[TRY IT]
Whatever appears in the records, retype it exactly, except for the pictures.

Excerpts from a dataset
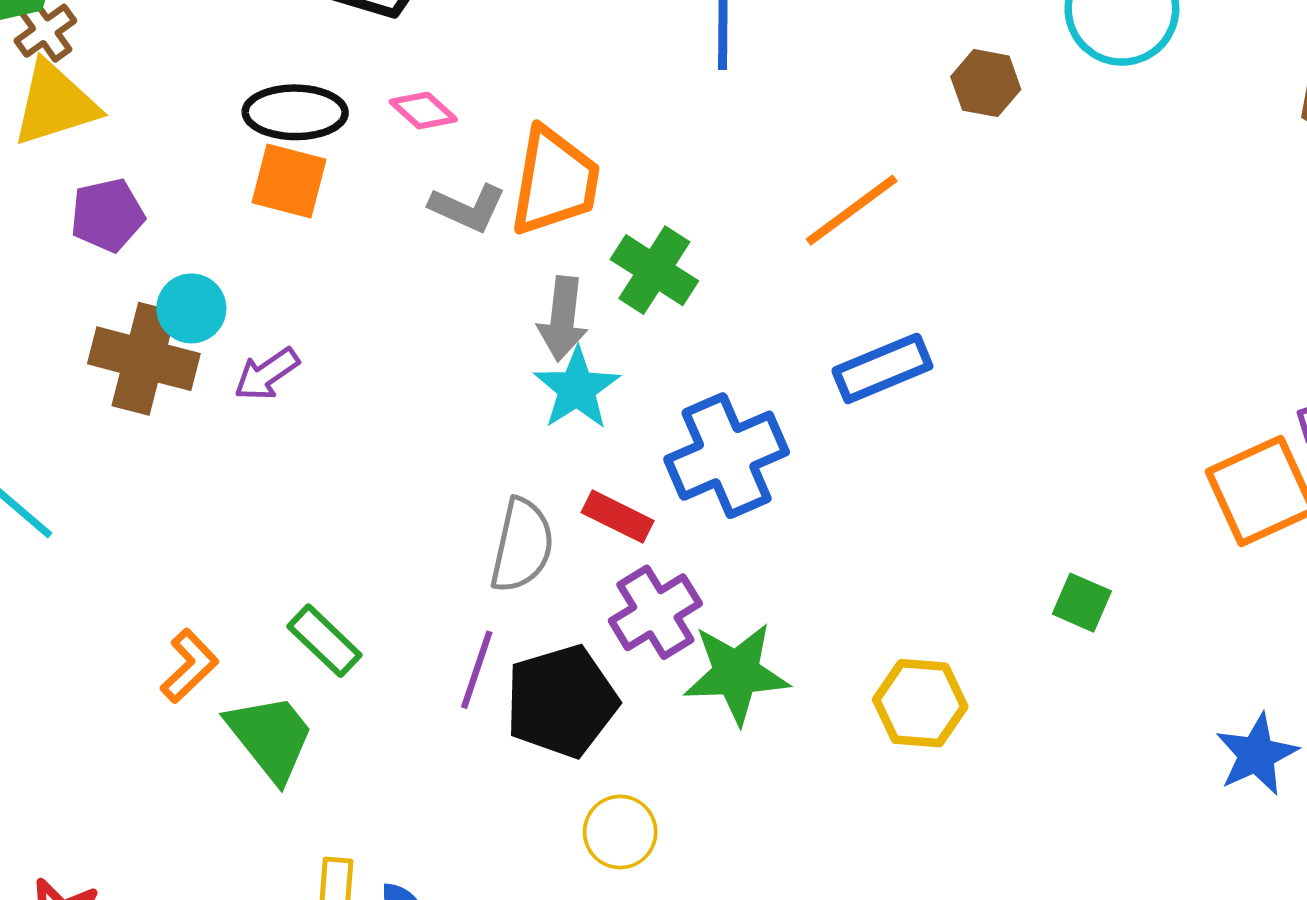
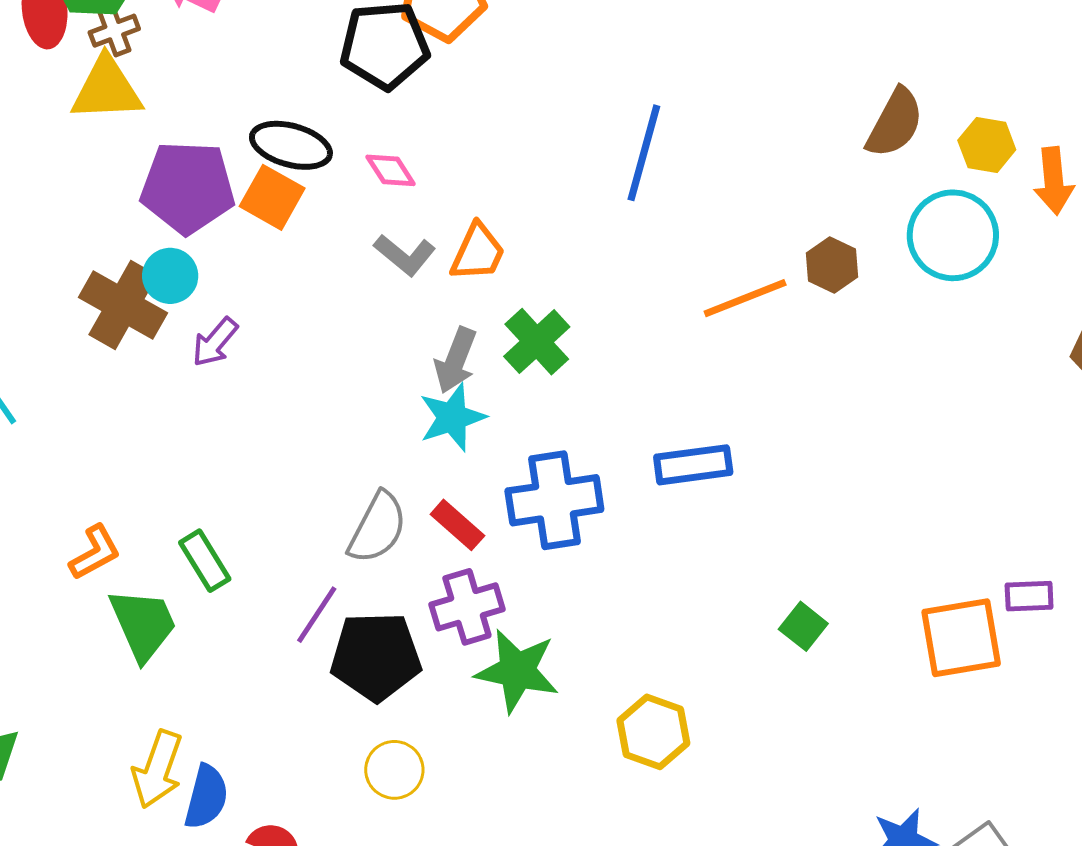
orange trapezoid: (555, 181) -> (478, 252), size x0.7
orange line: (852, 210) -> (745, 298), moved
purple pentagon: (107, 215) -> (188, 187), moved, size x1.6
purple arrow: (267, 374) -> (215, 342), turned -30
green square: (1082, 603) -> (803, 626), moved

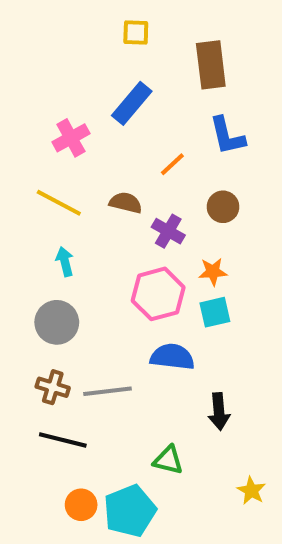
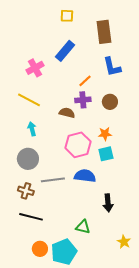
brown semicircle: (126, 203) -> (67, 113), moved
purple cross: (168, 231) -> (83, 100), moved, turned -35
gray line: (107, 391) -> (53, 180), moved

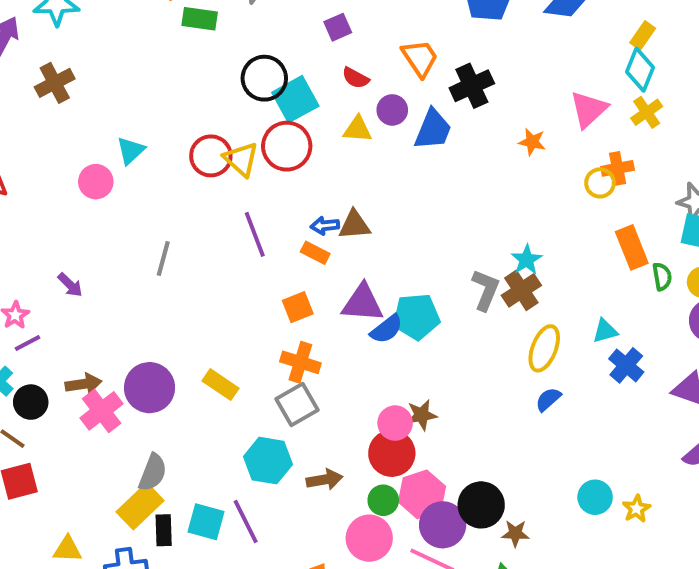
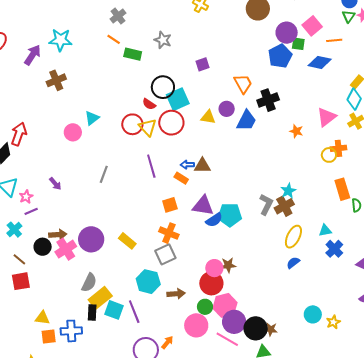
red semicircle: (356, 78) -> (149, 104), moved
black circle: (31, 402) -> (43, 247), moved
black circle: (481, 505) -> (256, 328), moved
yellow rectangle: (140, 506) -> (100, 298), moved

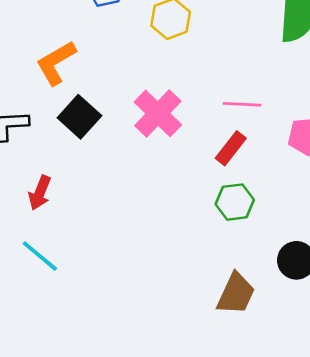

[RESULT OF THIS EXERCISE]
orange trapezoid: (555, 181) -> (478, 252), size x0.7
orange line: (852, 210) -> (745, 298), moved
purple pentagon: (107, 215) -> (188, 187), moved, size x1.6
purple arrow: (267, 374) -> (215, 342), turned -30
green square: (1082, 603) -> (803, 626), moved

brown semicircle: (126, 203) -> (67, 113), moved
purple cross: (168, 231) -> (83, 100), moved, turned -35
gray line: (107, 391) -> (53, 180), moved

red semicircle: (356, 78) -> (149, 104), moved
black circle: (31, 402) -> (43, 247), moved
black circle: (481, 505) -> (256, 328), moved
yellow rectangle: (140, 506) -> (100, 298), moved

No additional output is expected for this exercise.